▶ _AIM OF THE TASK_: Only the lines below from the one that holds "camera: 25 degrees right, 5 degrees up" through the one that holds "(146, 363) = (283, 117): orange" should appear in the answer, copied exactly, end lines included and pictures omitted.

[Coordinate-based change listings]
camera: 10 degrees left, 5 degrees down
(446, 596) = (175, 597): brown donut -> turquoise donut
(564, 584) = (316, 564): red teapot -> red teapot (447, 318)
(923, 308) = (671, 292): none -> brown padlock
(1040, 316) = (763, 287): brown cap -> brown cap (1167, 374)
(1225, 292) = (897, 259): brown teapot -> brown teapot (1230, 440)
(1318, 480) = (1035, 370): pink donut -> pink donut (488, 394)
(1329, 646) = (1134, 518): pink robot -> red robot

==

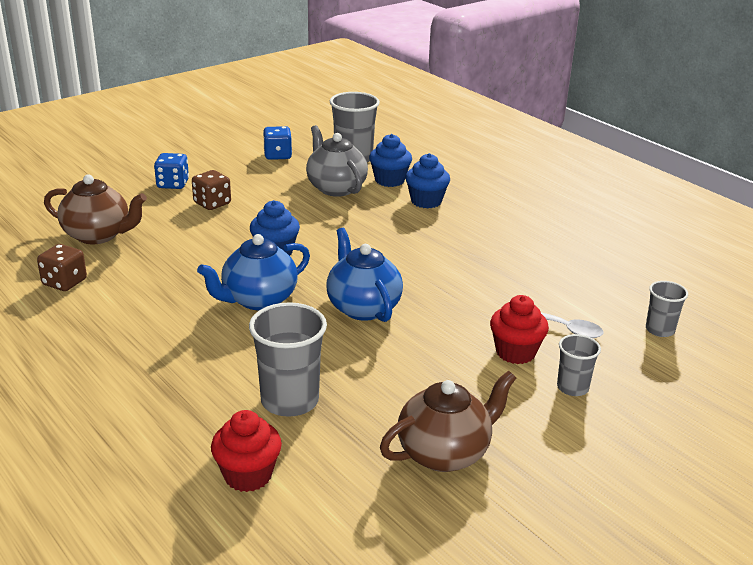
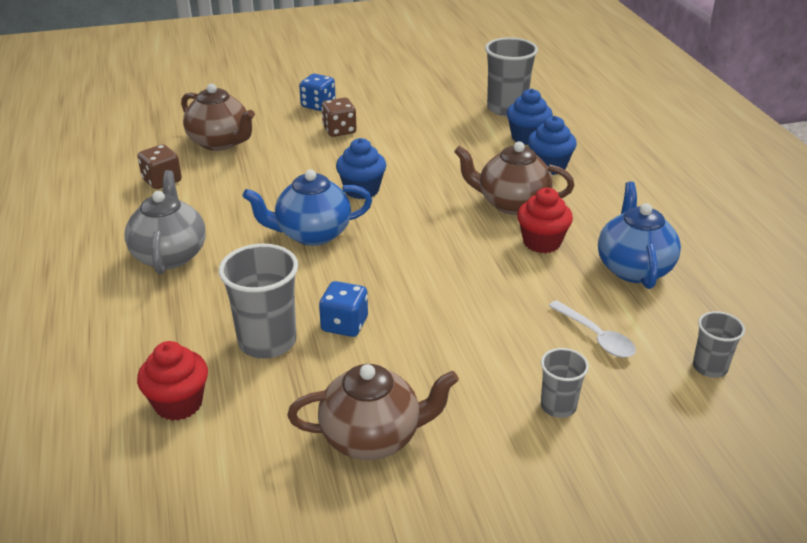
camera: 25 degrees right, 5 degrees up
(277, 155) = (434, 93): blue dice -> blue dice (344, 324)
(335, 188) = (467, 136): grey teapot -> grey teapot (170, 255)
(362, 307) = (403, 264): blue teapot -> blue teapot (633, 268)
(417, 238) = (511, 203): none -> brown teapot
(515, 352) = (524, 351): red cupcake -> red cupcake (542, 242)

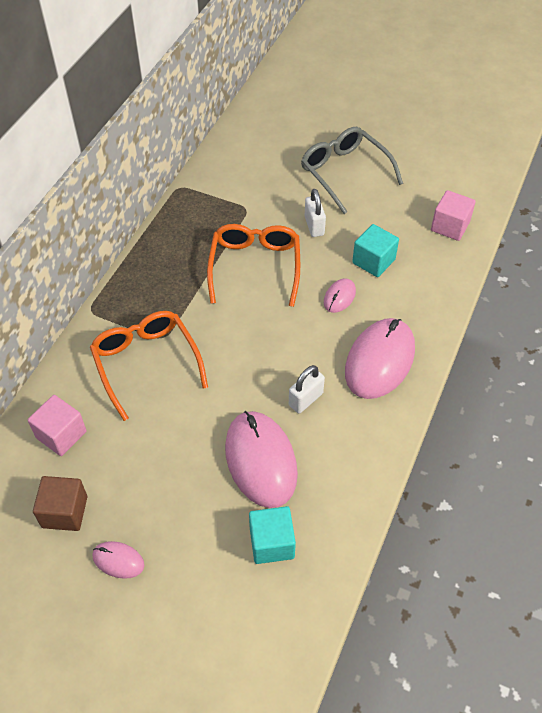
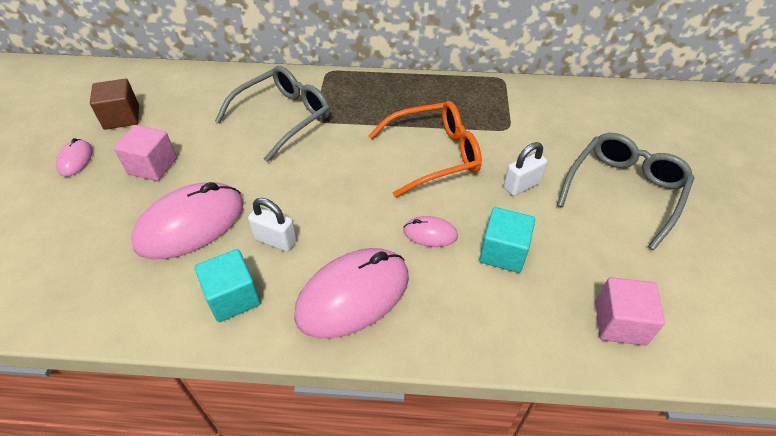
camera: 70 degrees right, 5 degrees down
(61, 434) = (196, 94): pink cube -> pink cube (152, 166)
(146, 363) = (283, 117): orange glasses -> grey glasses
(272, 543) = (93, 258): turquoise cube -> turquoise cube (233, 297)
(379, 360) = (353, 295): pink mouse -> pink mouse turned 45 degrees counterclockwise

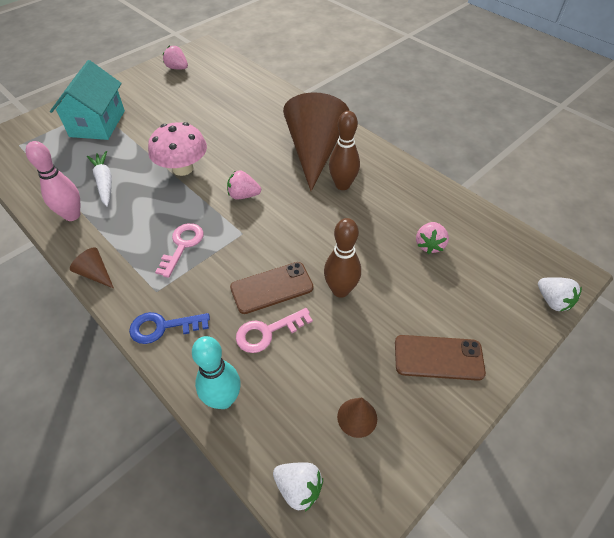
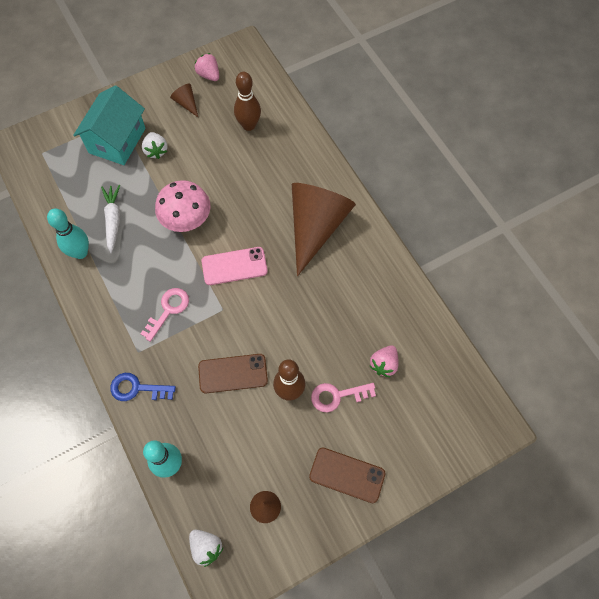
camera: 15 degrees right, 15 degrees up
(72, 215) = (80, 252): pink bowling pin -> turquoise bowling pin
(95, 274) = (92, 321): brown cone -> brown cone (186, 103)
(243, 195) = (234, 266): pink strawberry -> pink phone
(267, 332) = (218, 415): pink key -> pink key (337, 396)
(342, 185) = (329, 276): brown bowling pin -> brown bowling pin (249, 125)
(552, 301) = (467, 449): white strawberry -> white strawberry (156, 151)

▶ _WRITTEN SOLUTION_:
camera: 25 degrees right, 5 degrees up
(277, 155) = (434, 93): blue dice -> blue dice (344, 324)
(335, 188) = (467, 136): grey teapot -> grey teapot (170, 255)
(362, 307) = (403, 264): blue teapot -> blue teapot (633, 268)
(417, 238) = (511, 203): none -> brown teapot
(515, 352) = (524, 351): red cupcake -> red cupcake (542, 242)

camera: 70 degrees right, 5 degrees down
(61, 434) = (196, 94): pink cube -> pink cube (152, 166)
(146, 363) = (283, 117): orange glasses -> grey glasses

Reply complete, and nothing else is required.